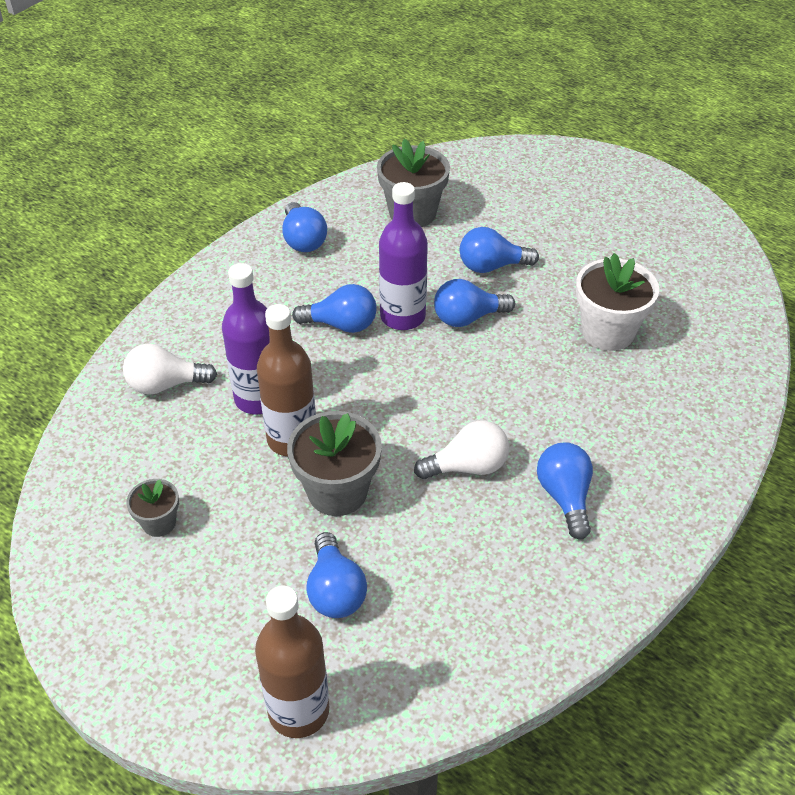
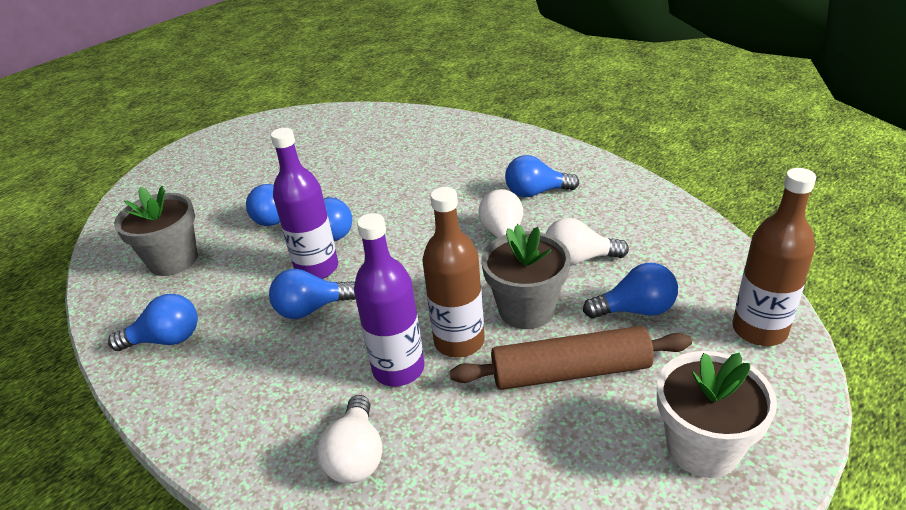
camera: 80 degrees left, 10 degrees down
(159, 523) = (564, 445): grey flower pot -> none
(246, 528) = (570, 371): none -> brown rolling pin
(341, 324) = (312, 309): blue light bulb -> blue light bulb turned 120 degrees counterclockwise
(425, 540) = (578, 259): none -> white light bulb
(608, 332) = (375, 165): white flower pot -> white flower pot (702, 447)

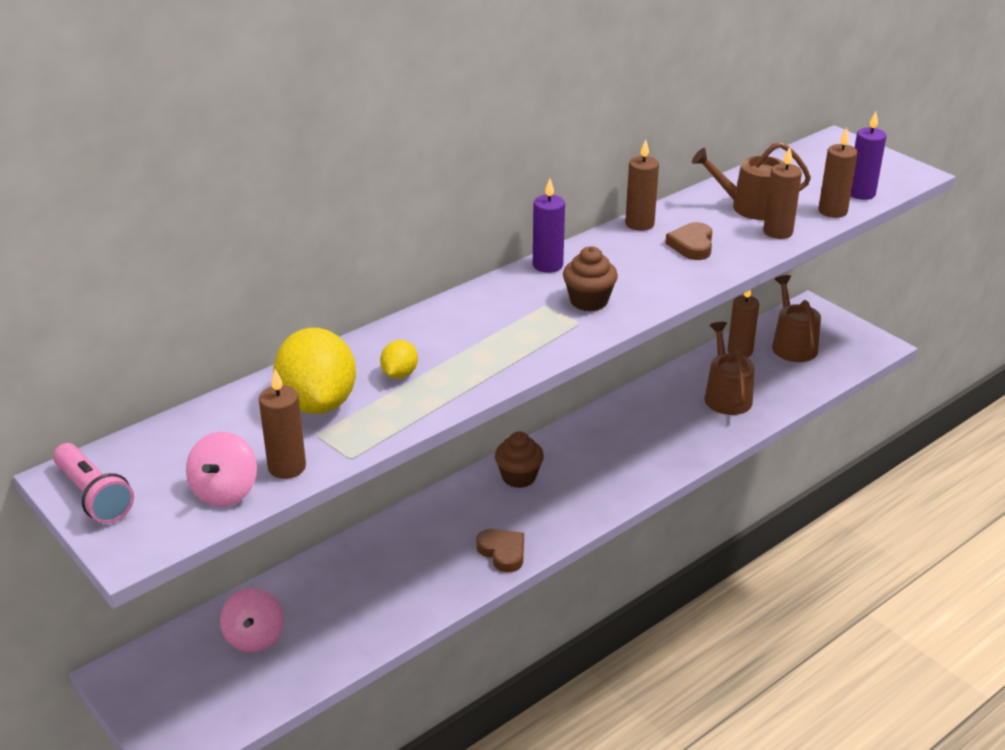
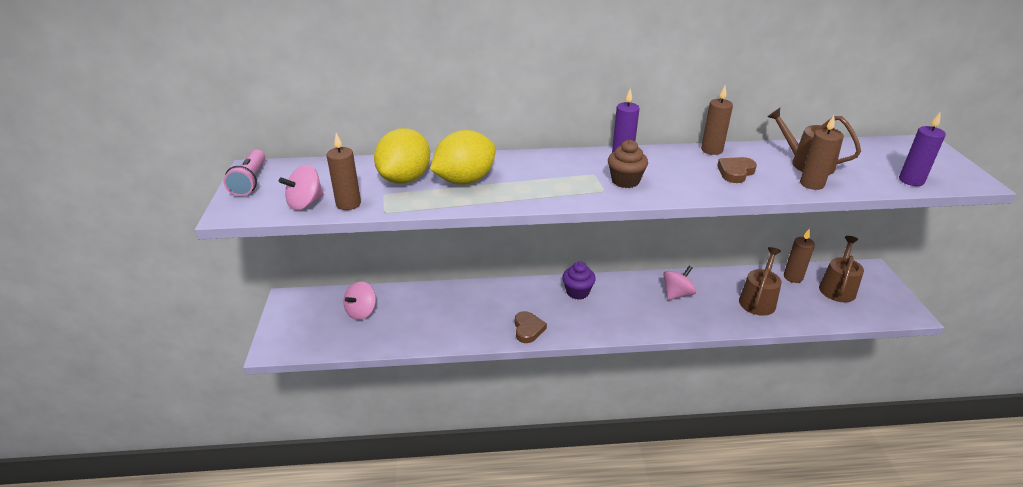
camera: 35 degrees right, 0 degrees up
(399, 374) = (465, 180): yellow lemon -> yellow lemon, size x2.12
(519, 477) = (577, 292): brown cupcake -> purple cupcake
(635, 427) = (677, 294): none -> pink spinning top
(832, 211) = (873, 184): brown candle -> none

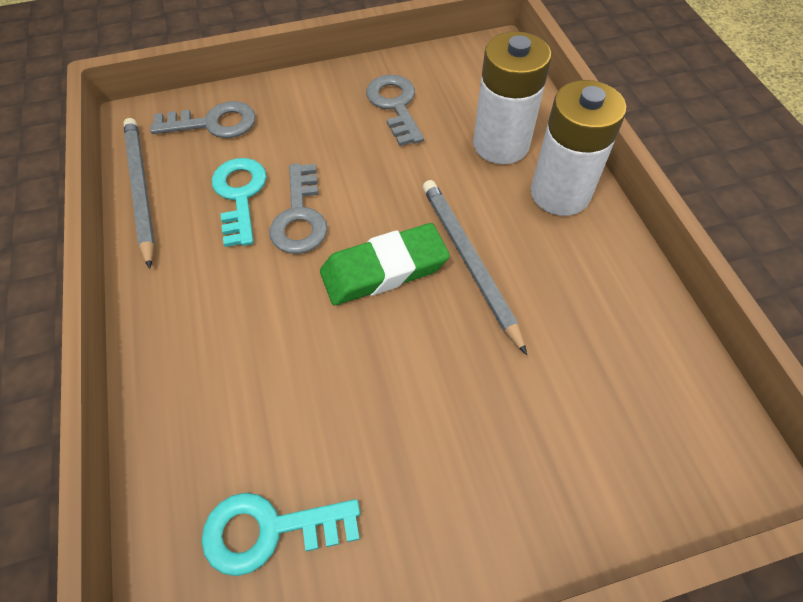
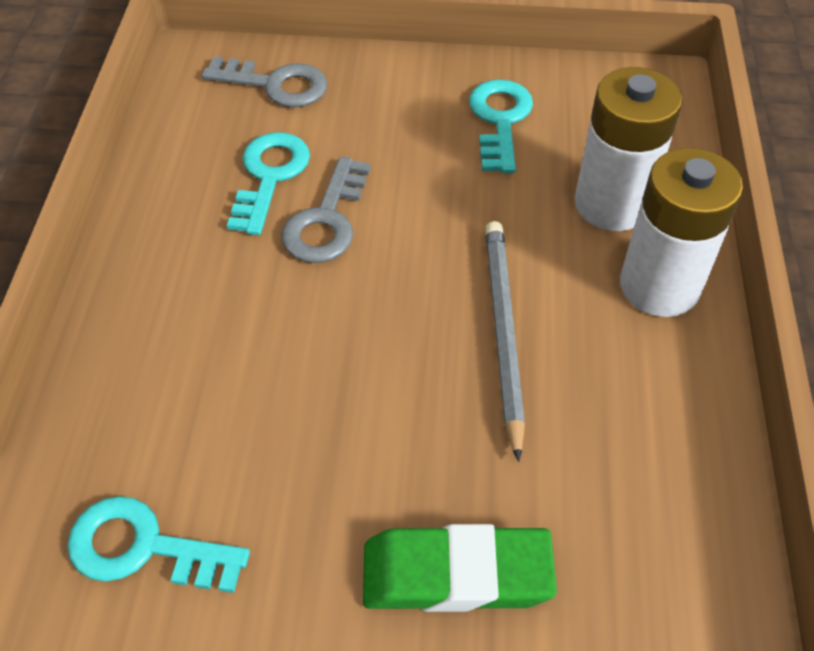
camera: 20 degrees right, 5 degrees down
(140, 190) = (164, 139): grey pencil -> none
(384, 269) = (396, 310): green eraser -> green eraser (456, 574)
(395, 105) = (500, 120): grey key -> turquoise key

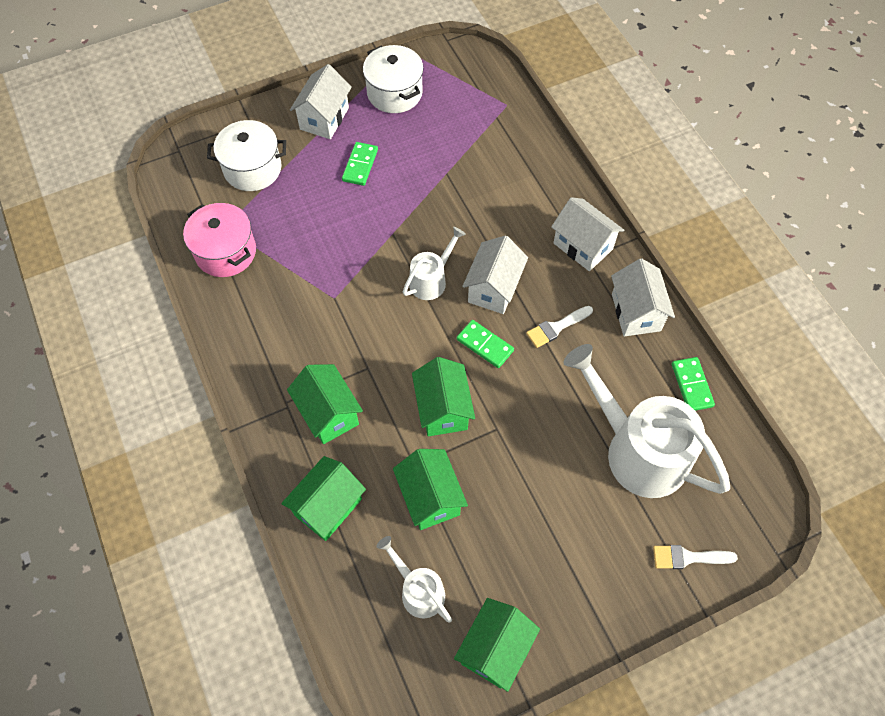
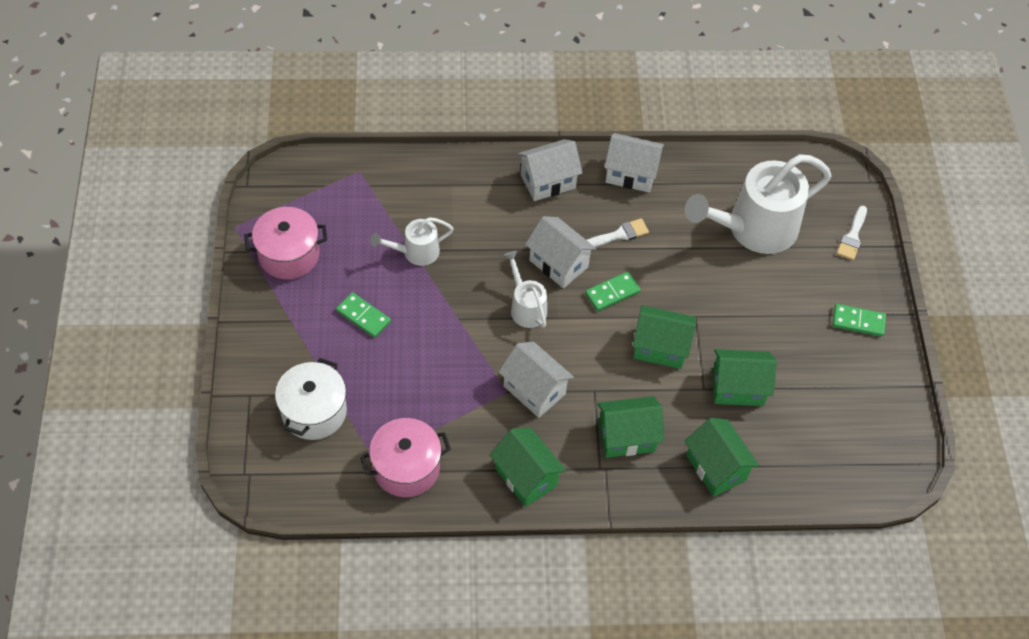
camera: 70 degrees left, 5 degrees down
(324, 118) = (285, 326): white house -> white house (534, 390)
(394, 93) = (289, 255): white pot -> pink pot
(418, 590) = (813, 426): white watering can -> white watering can (415, 252)
(495, 649) = (879, 391): green house -> green house (526, 477)
(556, 327) = (619, 235): white brush -> white brush turned 105 degrees counterclockwise
(692, 385) = (713, 168): green domino -> green domino (858, 321)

────────────────────────────────────────

What you have to do ::
Only the lines from the one containing "(556, 327) = (619, 235): white" through the last line of the material should be returned, each one exactly as written.

Result for this task ::
(556, 327) = (619, 235): white brush -> white brush turned 105 degrees counterclockwise
(692, 385) = (713, 168): green domino -> green domino (858, 321)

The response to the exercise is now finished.